** Task to carry out **
Copy, with no pictures, the line that contains "Enumerate all objects" and each line after it down to the end of the entries below, exactly.
========================================
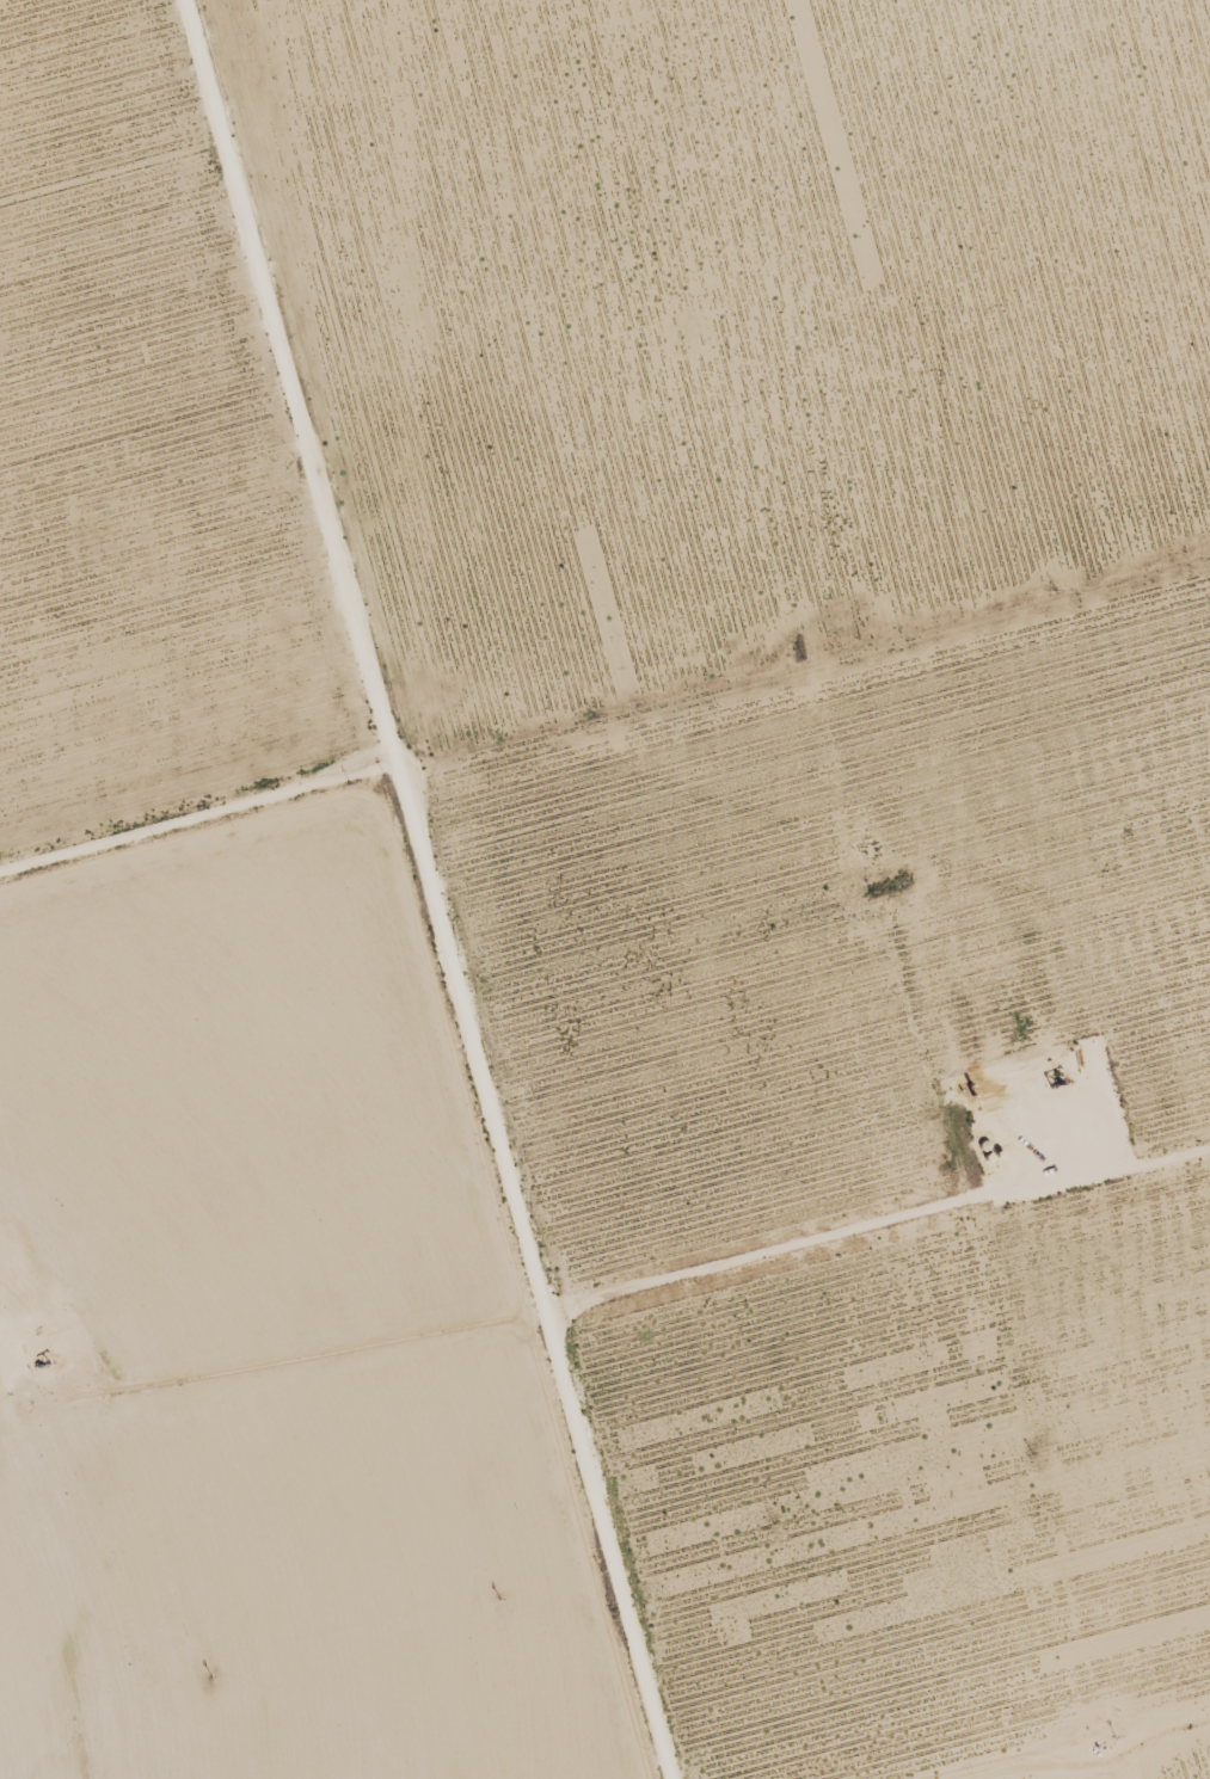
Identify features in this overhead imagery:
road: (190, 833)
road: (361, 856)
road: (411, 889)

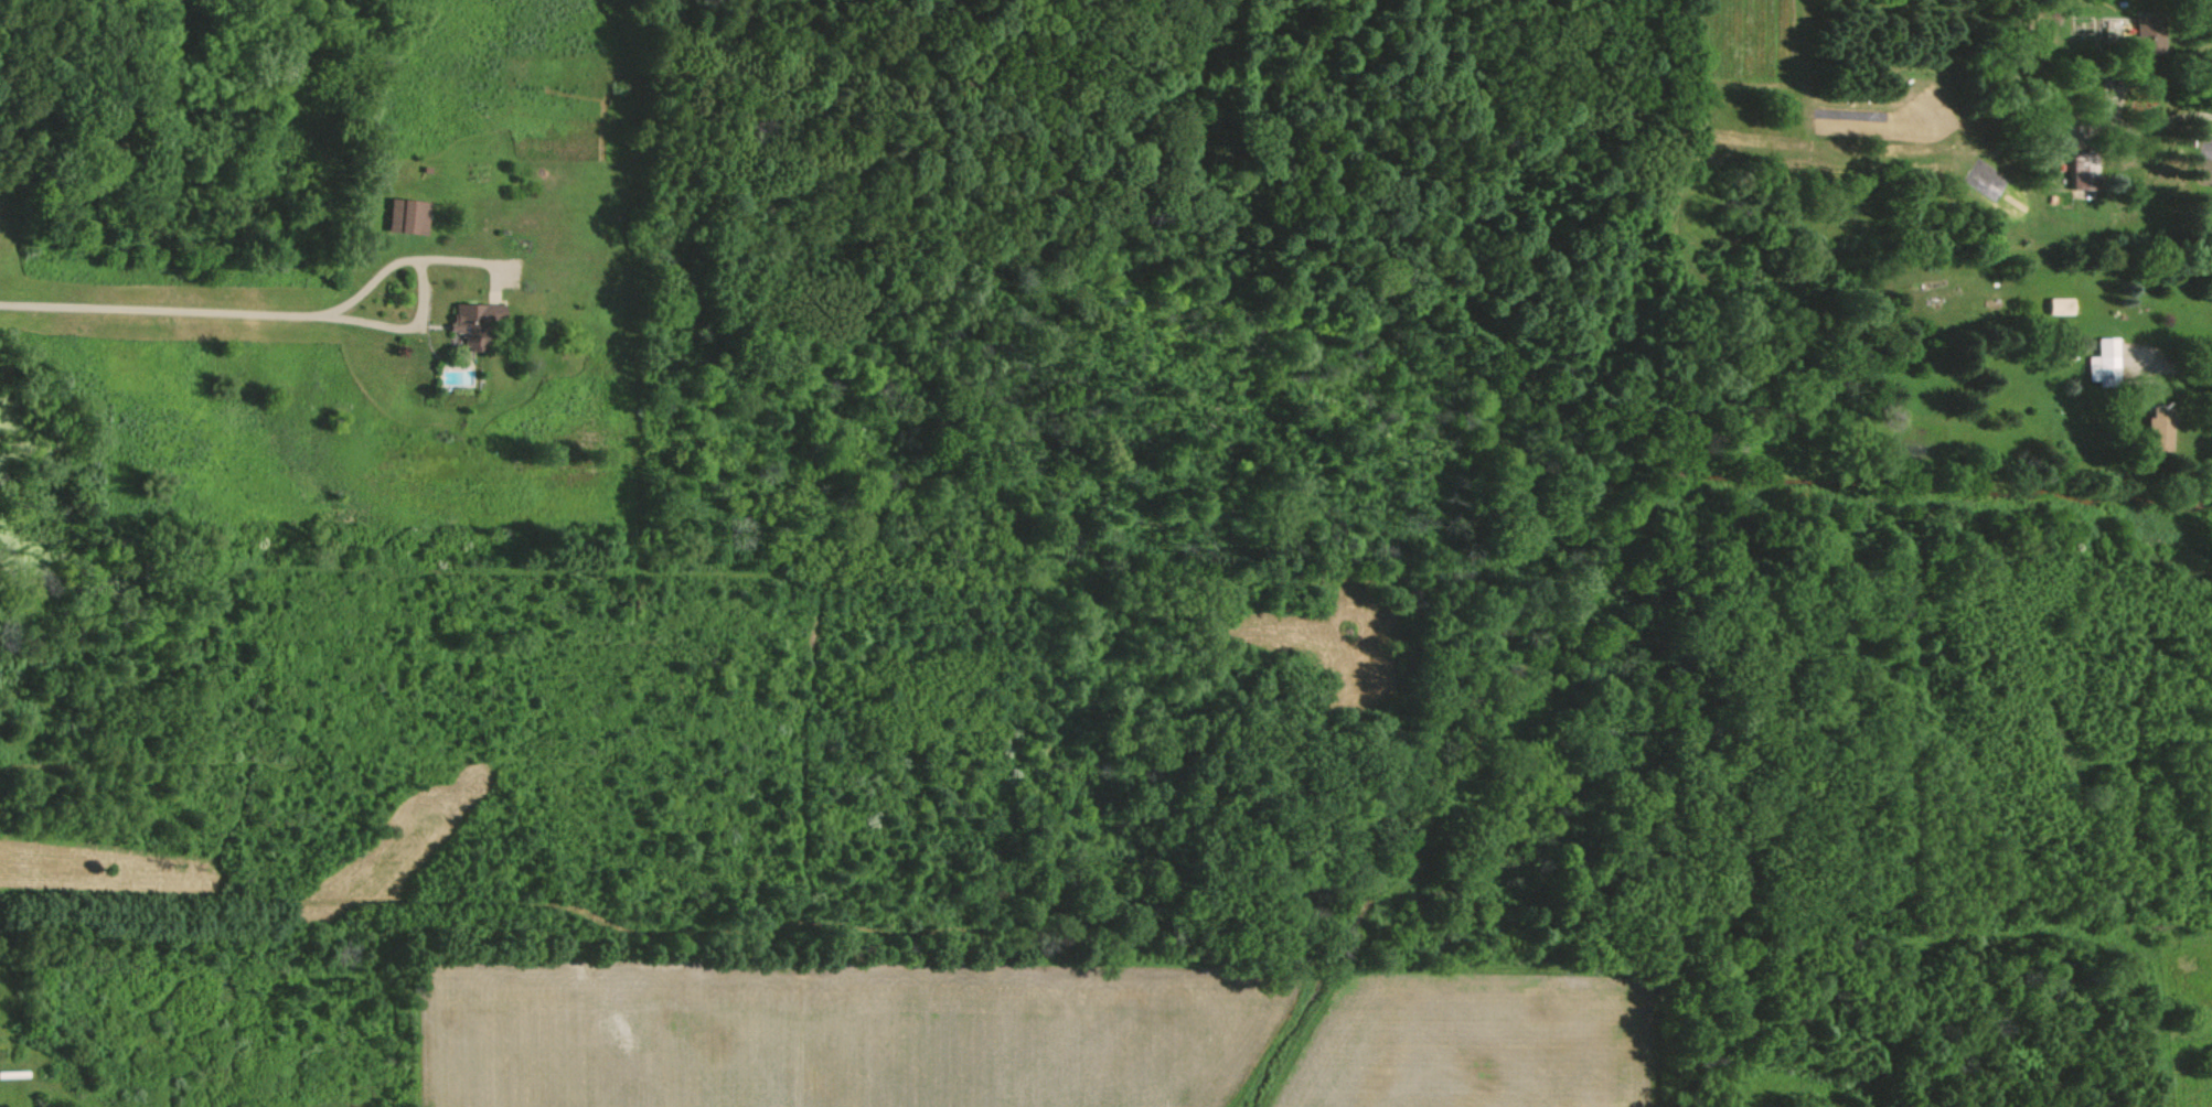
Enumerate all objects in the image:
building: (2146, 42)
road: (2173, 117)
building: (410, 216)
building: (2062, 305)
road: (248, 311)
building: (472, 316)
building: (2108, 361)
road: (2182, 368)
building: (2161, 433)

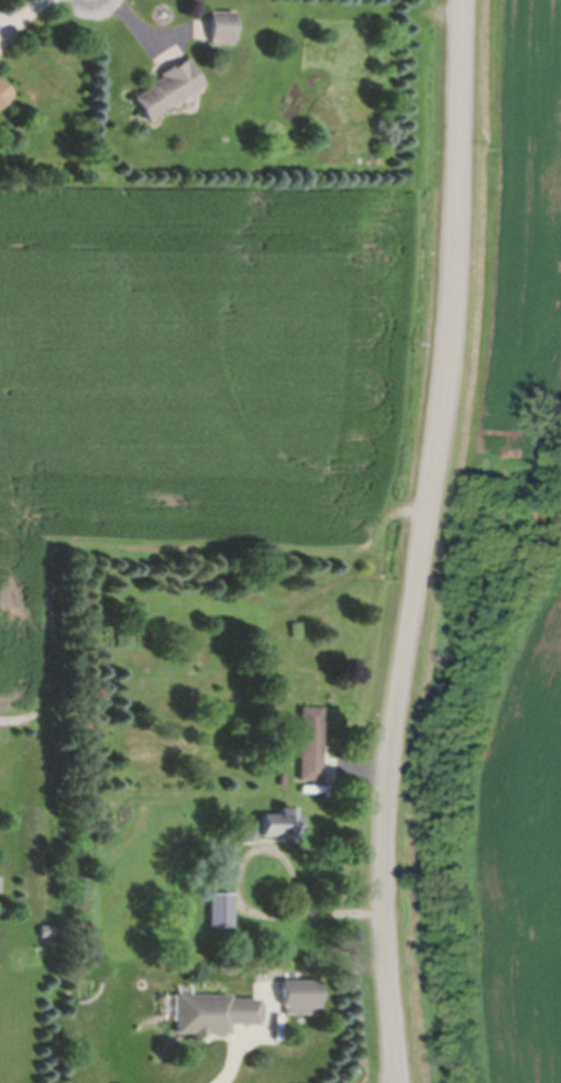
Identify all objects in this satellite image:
========================================
** Solution below **
Enumerate all objects in the image:
building: (2146, 42)
road: (2173, 117)
building: (410, 216)
building: (2062, 305)
road: (248, 311)
building: (472, 316)
building: (2108, 361)
road: (2182, 368)
building: (2161, 433)

Identify all objects in this satellite image:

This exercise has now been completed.